[Start of Attachment]

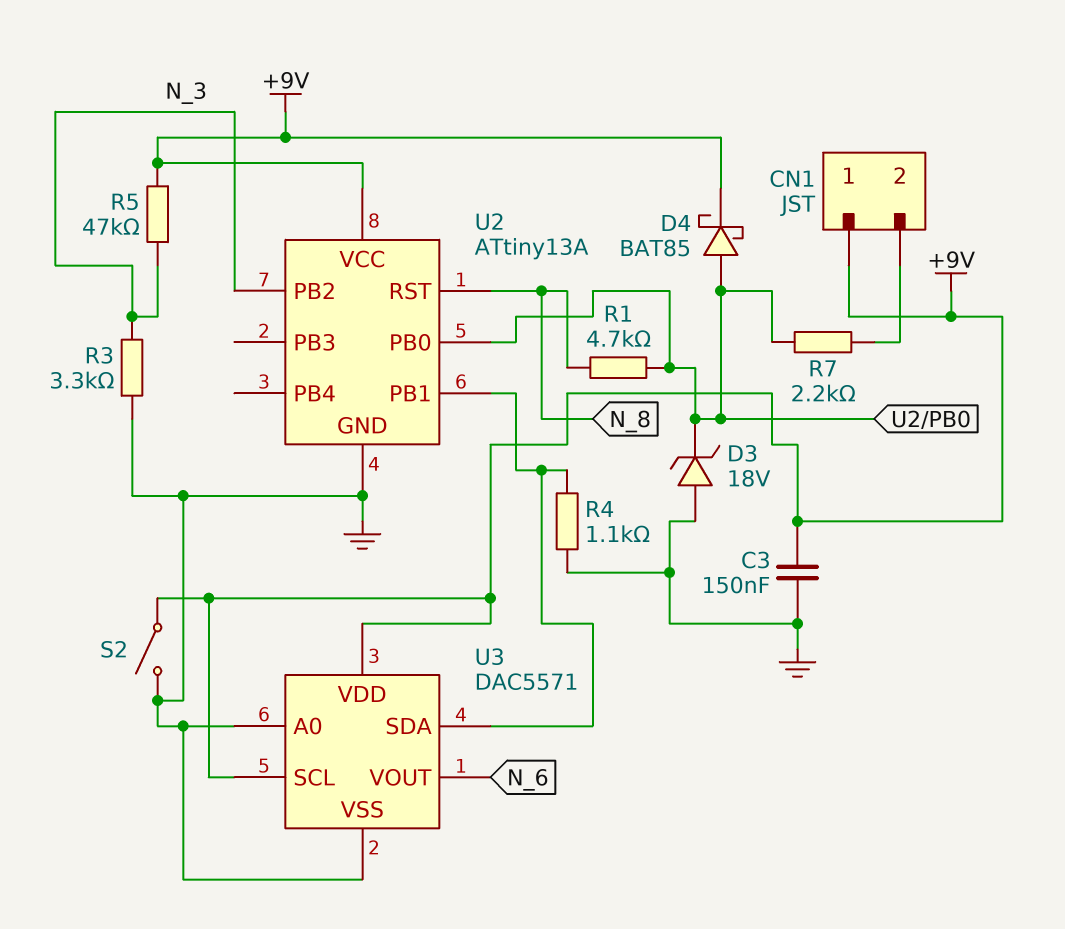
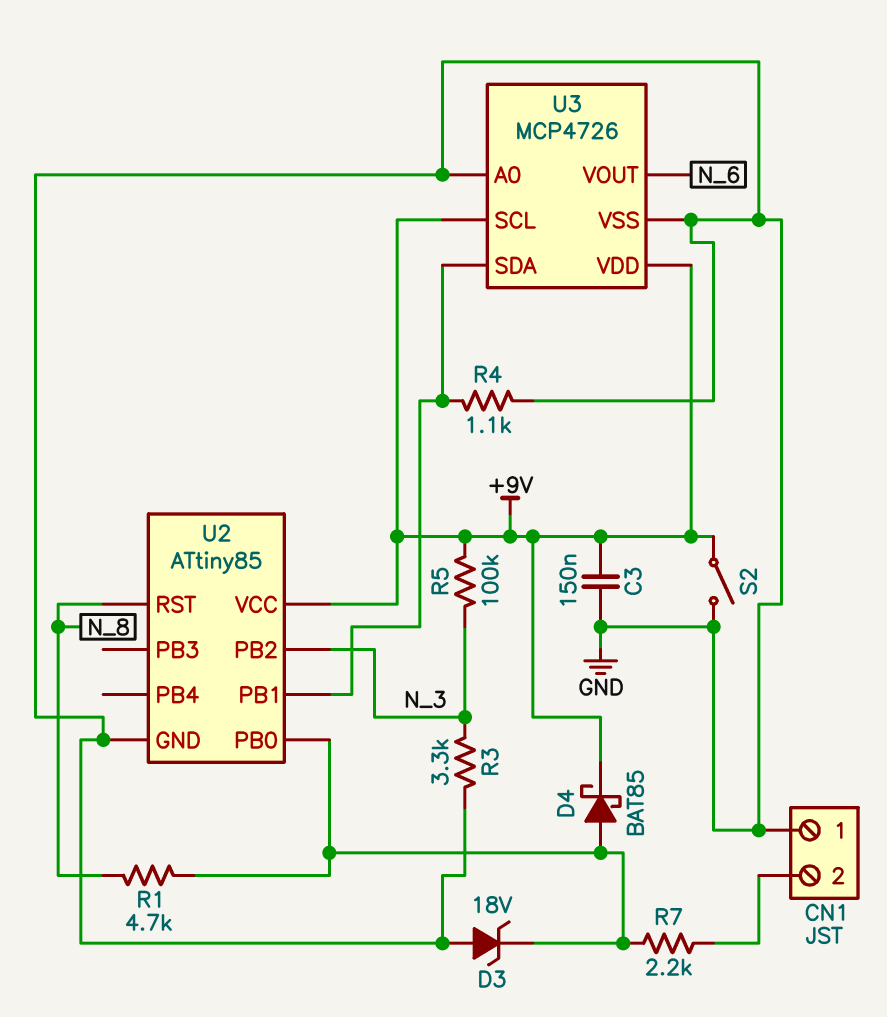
CN1 pin 1: +9V -> GND
R5: 47k (+9V, N_3) -> 100k (+9V, N_3)
U2: ATtiny13A -> ATtiny85
U3: DAC5571 -> MCP4726

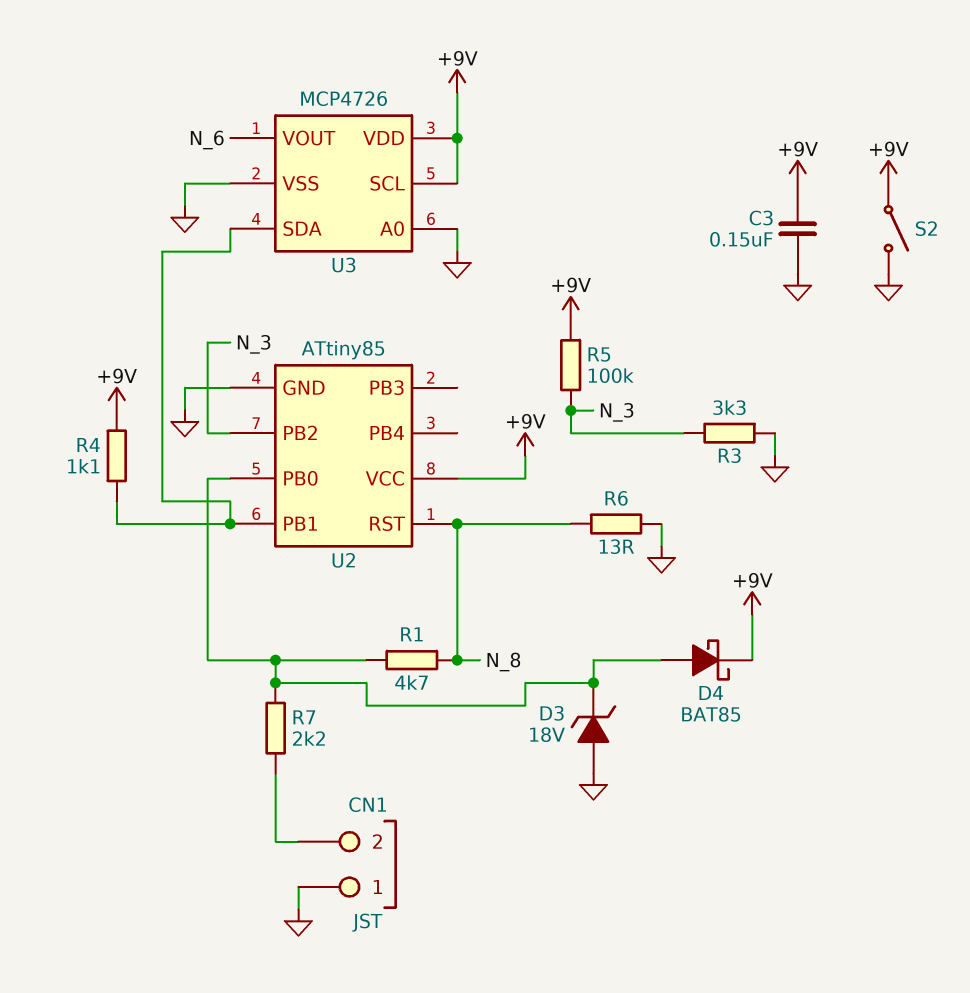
R4: 1.1k (GND, U2/PB1) -> 1.1k (+9V, U2/PB1)
R6: none -> 13 (GND, N_8)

[End of Attachment]

▶ _Work required_: The pictures in the data should be omitted, and every remaining line set down exactly.

▶ _Answer box_:
CN1 pin 1: +9V -> GND
R5: 47k (+9V, N_3) -> 100k (+9V, N_3)
U2: ATtiny13A -> ATtiny85
U3: DAC5571 -> MCP4726

R4: 1.1k (GND, U2/PB1) -> 1.1k (+9V, U2/PB1)
R6: none -> 13 (GND, N_8)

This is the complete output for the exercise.